What the task requires:
Starting at the line that has "black cylinder: 4 -> 1" and stopping after the line that has "red cylinder: 3 -> 0", reproduce the listing below exactly; omit everything else.

Task input:
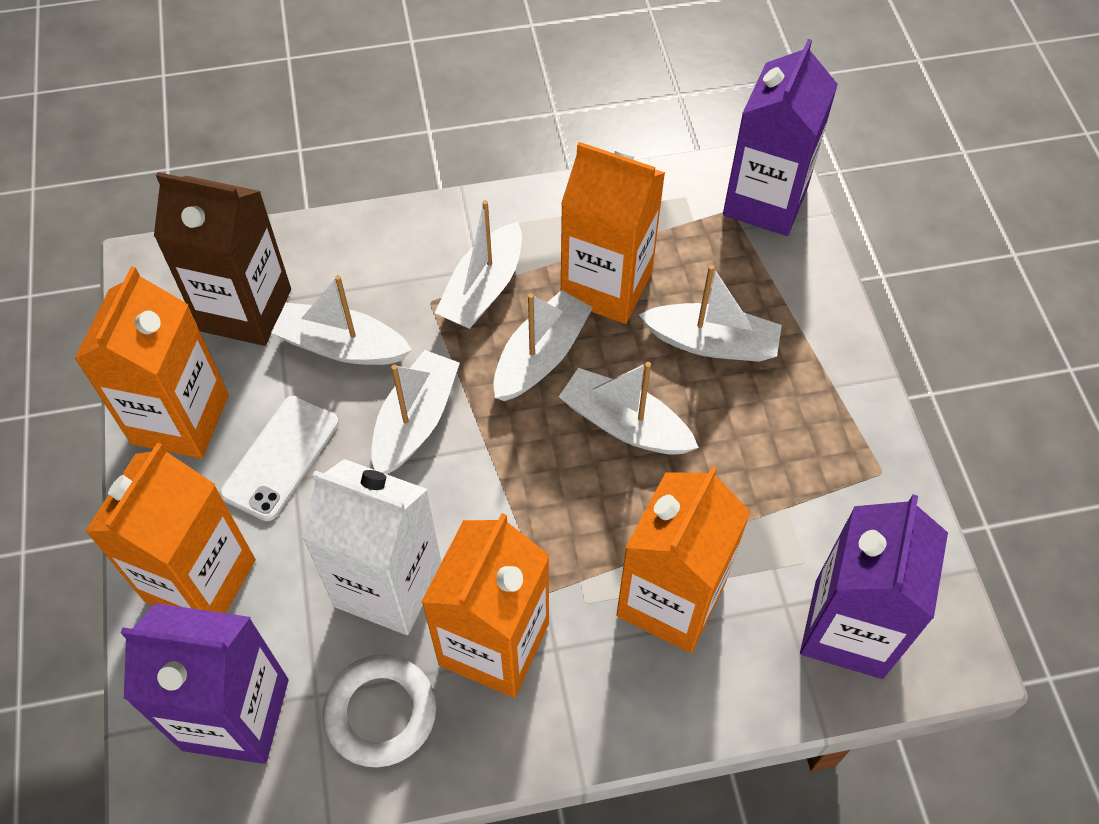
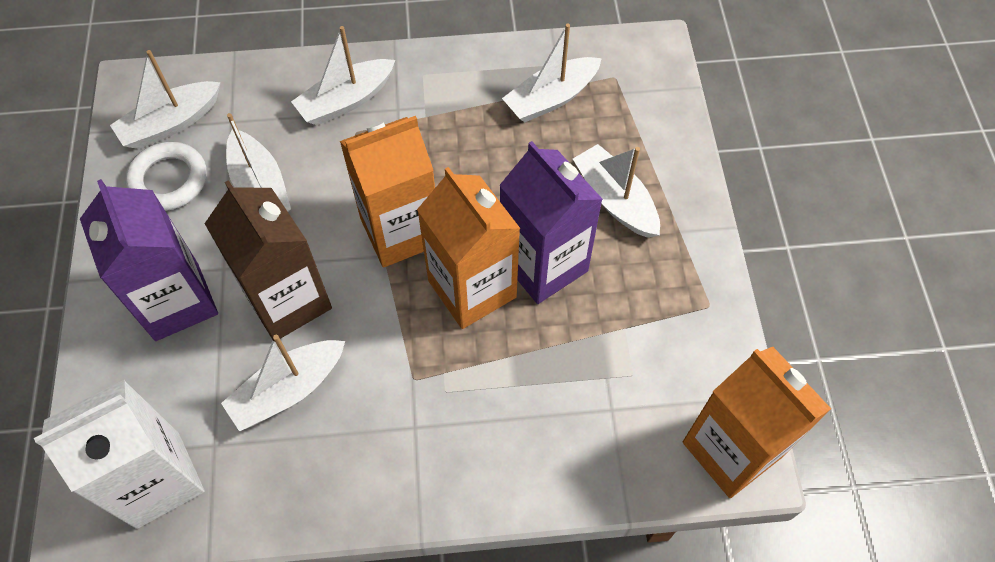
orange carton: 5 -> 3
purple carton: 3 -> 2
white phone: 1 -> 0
---
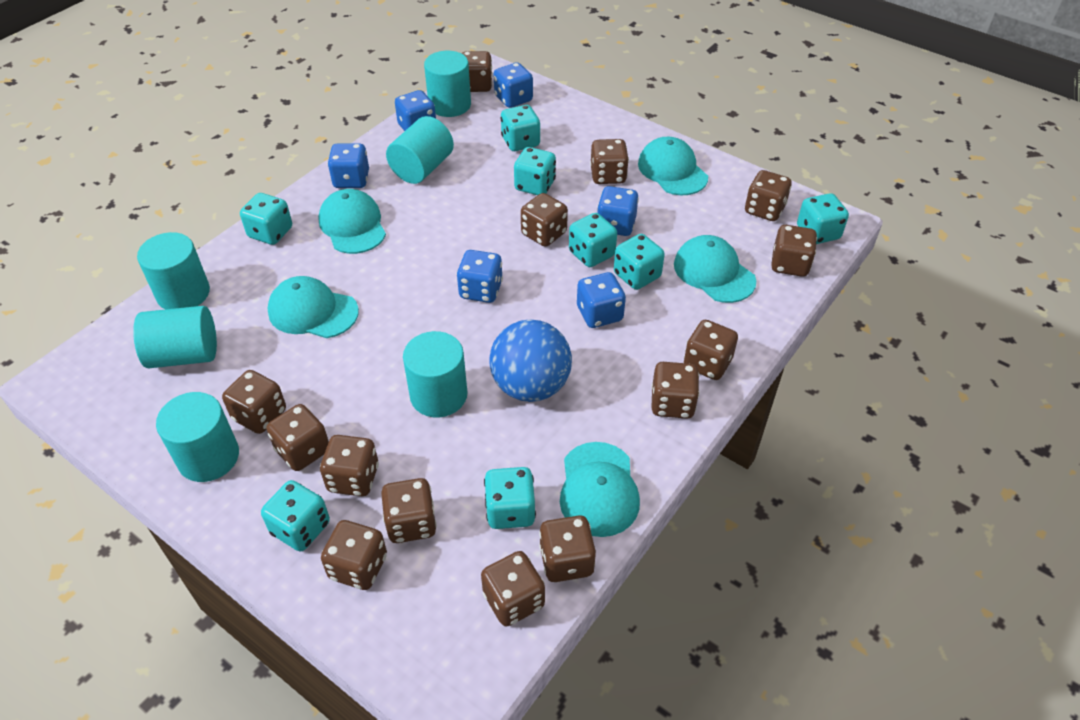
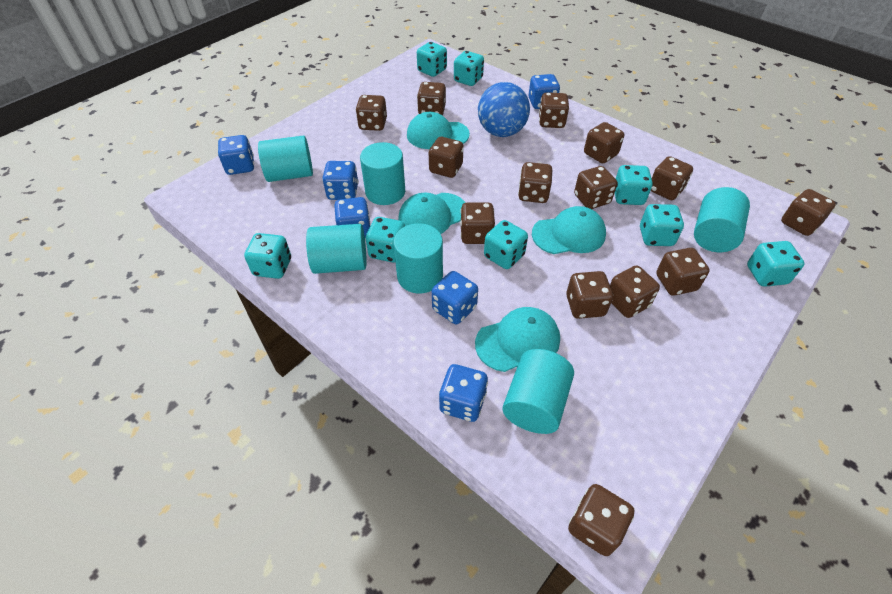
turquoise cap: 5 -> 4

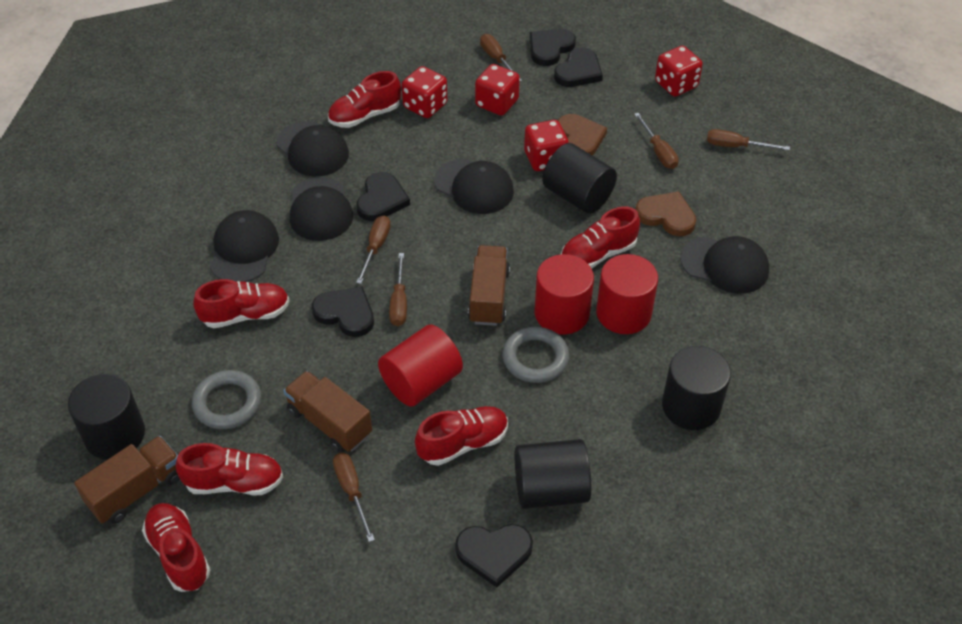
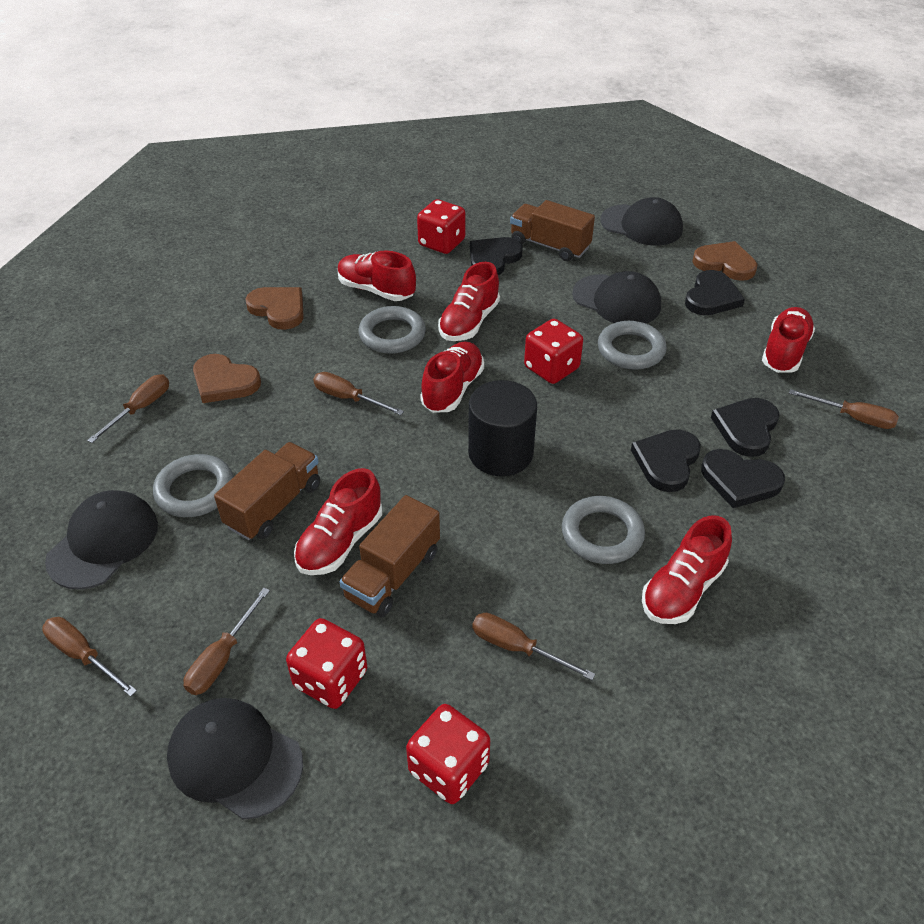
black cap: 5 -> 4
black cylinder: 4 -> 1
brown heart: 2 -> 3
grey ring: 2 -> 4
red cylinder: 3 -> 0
--
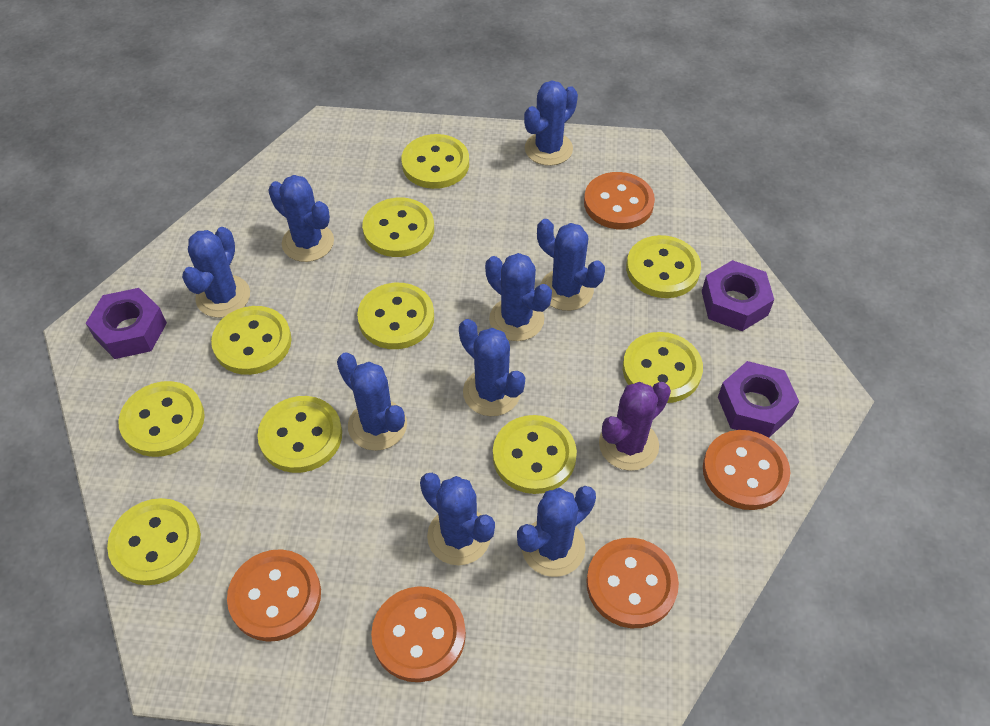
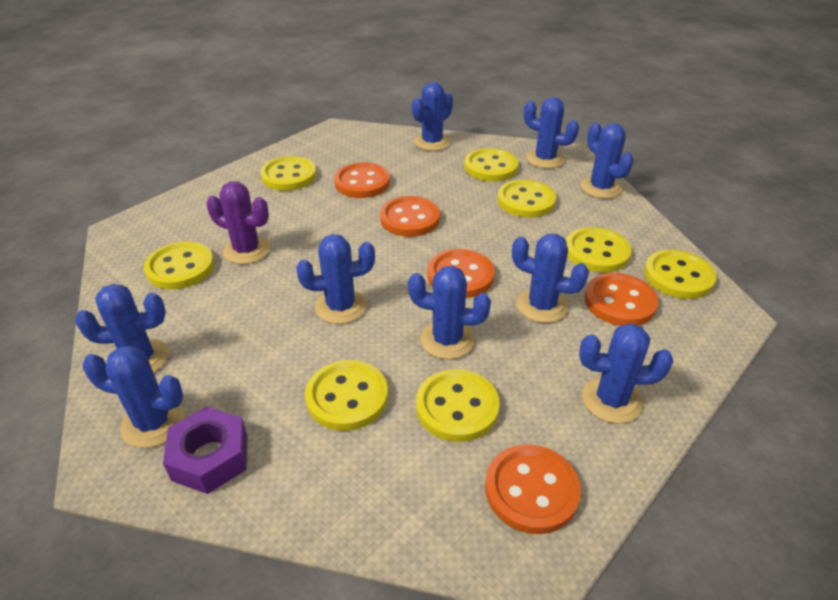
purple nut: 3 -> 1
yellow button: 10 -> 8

Output for this exercise:
black cylinder: 4 -> 1
brown heart: 2 -> 3
grey ring: 2 -> 4
red cylinder: 3 -> 0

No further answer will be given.